■ **Assigned task**:
The answer is the exact text of every line from the one that contains "none -> red plate F13:F14 level 2" to the final line of the entries below, with pictures left out.

■ **Scene comparison data**:
┌──

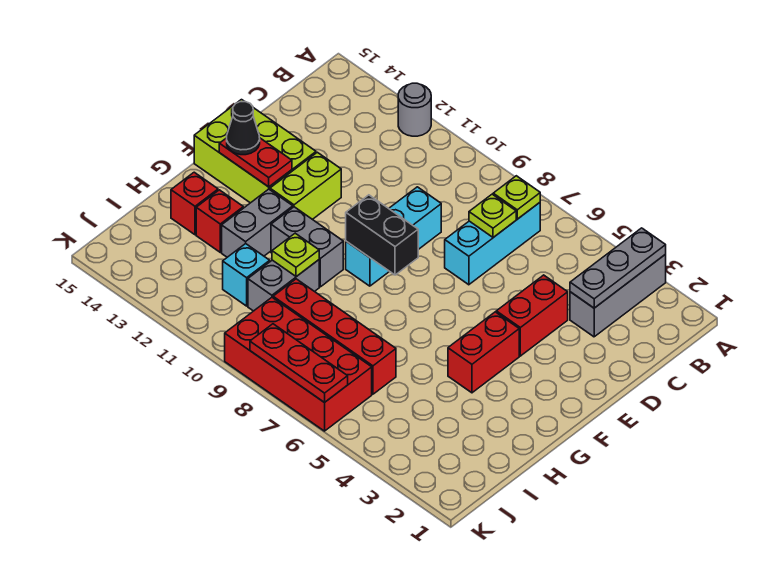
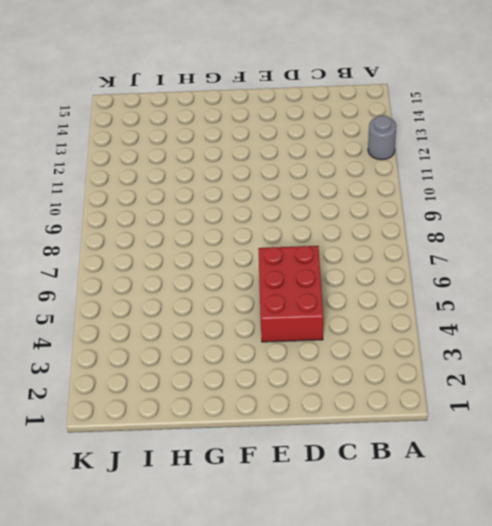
red brick D4:E6 level 1 -> red brick D4:E4 level 1
none -> grey brick A3:C3 level 1
none -> cyan brick B7:D7 level 1
none -> cyan brick D9:F9 level 1

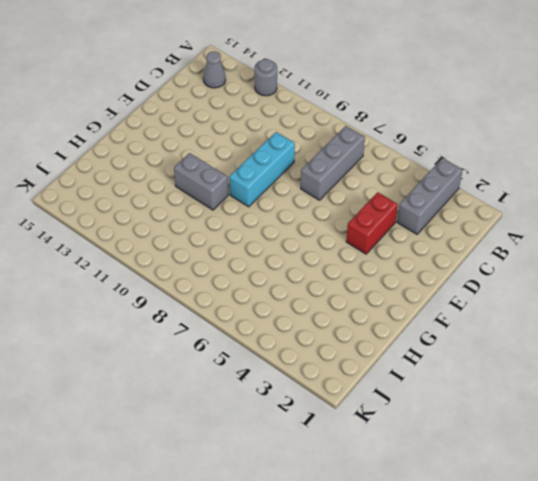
grey brick B7:D7 level 1 -> cyan brick B7:D7 level 1
grey cone B14 level 1 -> none
none -> lime brick E12:F12 level 1
none -> lime brick E13:F15 level 1
none -> red brick F4:G4 level 1

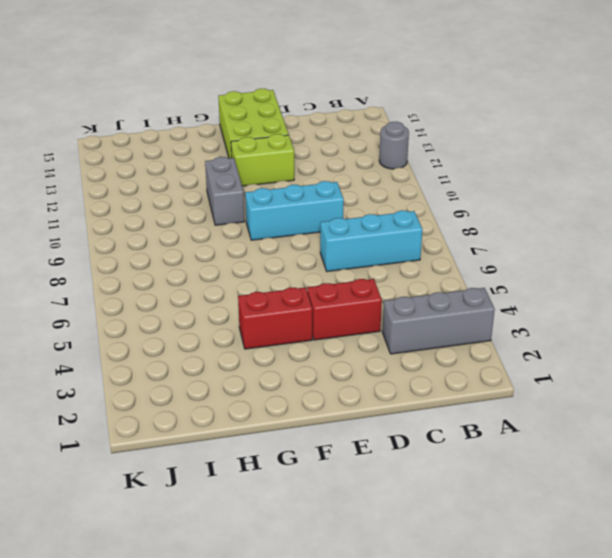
none -> grey brick G12:H12 level 1
none -> grey brick H10:I10 level 1
none -> red brick H13 level 1

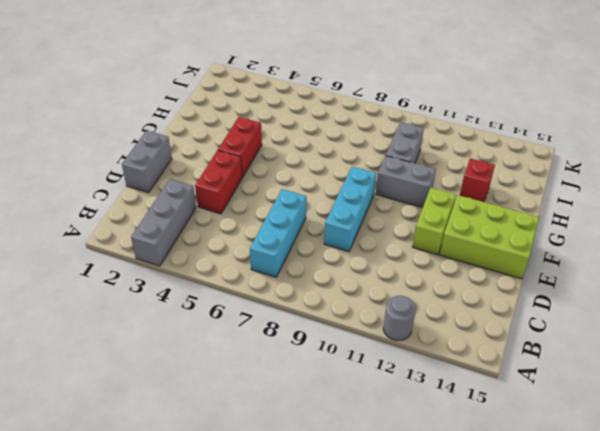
grey brick D1:E1 level 1 -> grey brick G12:H12 level 1
none -> red brick H14 level 1
none -> red brick I6:I9 level 1
none -> cyan brick I11 level 1

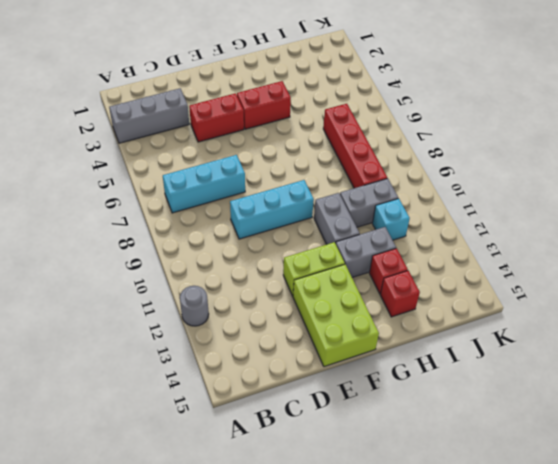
none -> red brick J6:K9 level 1
none -> grey plate A3:C3 level 2
none -> lime plate B7 level 2

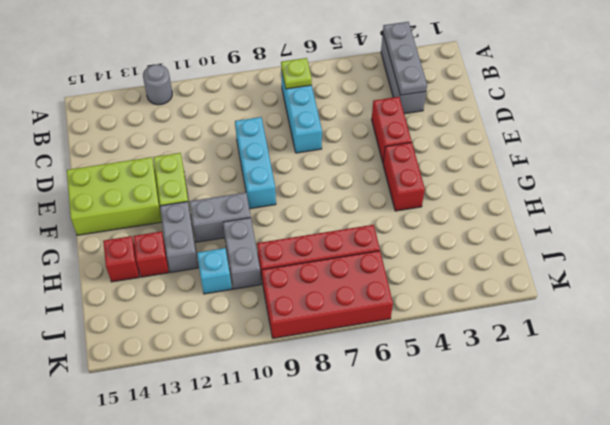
none -> lime plate C7 level 2
none -> black brick F8:F9 level 2
none -> red plate F13:F14 level 2

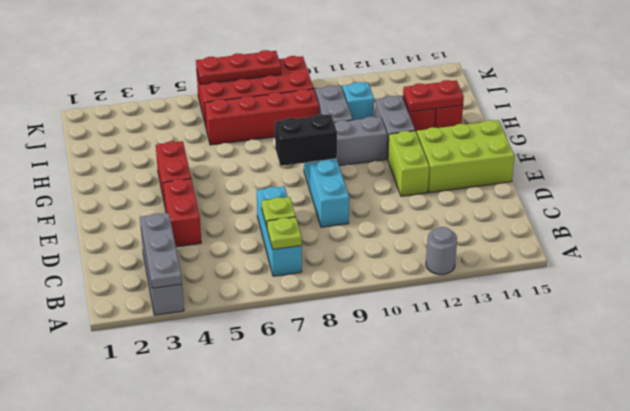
red plate H13:H14 level 2 -> red plate F13:F14 level 2
none -> lime plate H10 level 2
none -> black cone F14 level 3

└──

■ **Output of the exercise**:
none -> red plate F13:F14 level 2

red plate H13:H14 level 2 -> red plate F13:F14 level 2
none -> lime plate H10 level 2
none -> black cone F14 level 3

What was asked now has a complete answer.